◆ EXERCISE DIRECTIONS:
Copy each line of the following data that contains "none".

────────────────────

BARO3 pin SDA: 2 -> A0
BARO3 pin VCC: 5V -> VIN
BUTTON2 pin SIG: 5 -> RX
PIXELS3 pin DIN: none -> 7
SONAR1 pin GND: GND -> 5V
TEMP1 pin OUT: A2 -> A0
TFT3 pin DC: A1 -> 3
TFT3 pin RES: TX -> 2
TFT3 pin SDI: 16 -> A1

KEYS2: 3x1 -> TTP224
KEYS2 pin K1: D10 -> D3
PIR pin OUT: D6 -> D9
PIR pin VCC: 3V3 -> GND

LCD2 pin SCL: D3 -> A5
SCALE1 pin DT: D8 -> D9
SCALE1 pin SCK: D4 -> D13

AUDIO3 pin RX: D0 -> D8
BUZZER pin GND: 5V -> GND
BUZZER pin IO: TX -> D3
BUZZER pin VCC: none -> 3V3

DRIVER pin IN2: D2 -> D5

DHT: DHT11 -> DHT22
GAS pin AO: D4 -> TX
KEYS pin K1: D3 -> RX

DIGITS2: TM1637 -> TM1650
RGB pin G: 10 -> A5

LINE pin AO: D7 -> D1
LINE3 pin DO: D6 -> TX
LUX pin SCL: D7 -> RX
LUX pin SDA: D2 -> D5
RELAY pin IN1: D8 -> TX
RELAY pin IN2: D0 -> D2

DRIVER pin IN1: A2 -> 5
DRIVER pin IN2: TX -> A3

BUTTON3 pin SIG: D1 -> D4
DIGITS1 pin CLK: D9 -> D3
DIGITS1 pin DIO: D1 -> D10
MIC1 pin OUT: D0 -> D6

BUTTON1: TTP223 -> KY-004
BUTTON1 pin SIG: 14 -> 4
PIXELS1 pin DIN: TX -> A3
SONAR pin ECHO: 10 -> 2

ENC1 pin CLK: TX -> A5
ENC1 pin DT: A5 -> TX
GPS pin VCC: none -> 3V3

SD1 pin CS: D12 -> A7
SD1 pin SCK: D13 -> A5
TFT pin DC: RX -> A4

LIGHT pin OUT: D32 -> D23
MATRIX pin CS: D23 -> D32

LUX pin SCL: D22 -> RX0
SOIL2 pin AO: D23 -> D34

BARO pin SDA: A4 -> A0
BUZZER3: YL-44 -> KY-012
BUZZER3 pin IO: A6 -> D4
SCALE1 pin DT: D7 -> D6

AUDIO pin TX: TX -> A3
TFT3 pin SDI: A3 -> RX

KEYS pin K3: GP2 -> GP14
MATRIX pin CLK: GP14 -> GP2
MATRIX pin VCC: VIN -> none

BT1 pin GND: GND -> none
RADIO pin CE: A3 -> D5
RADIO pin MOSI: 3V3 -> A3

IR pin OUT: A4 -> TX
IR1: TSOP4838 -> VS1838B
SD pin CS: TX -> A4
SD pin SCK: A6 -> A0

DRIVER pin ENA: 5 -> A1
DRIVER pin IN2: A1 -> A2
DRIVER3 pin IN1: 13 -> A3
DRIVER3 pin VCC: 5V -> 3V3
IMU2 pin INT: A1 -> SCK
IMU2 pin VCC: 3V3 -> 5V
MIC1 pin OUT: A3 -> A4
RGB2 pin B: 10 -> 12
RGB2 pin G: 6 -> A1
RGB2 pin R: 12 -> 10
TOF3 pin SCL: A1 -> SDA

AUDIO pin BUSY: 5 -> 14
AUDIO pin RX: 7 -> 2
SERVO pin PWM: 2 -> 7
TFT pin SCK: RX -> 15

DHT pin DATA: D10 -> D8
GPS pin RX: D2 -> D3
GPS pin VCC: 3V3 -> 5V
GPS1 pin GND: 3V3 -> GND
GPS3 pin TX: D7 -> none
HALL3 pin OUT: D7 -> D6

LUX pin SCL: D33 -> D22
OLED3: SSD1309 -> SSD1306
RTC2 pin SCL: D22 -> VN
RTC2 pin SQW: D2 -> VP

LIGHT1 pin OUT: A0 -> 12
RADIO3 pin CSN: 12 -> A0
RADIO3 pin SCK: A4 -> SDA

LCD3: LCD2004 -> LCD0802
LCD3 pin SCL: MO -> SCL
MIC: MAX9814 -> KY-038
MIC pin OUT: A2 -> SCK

────────────────────

◆ TASK ANSWER:
PIXELS3 pin DIN: none -> 7
BUZZER pin VCC: none -> 3V3
GPS pin VCC: none -> 3V3
MATRIX pin VCC: VIN -> none
BT1 pin GND: GND -> none
GPS3 pin TX: D7 -> none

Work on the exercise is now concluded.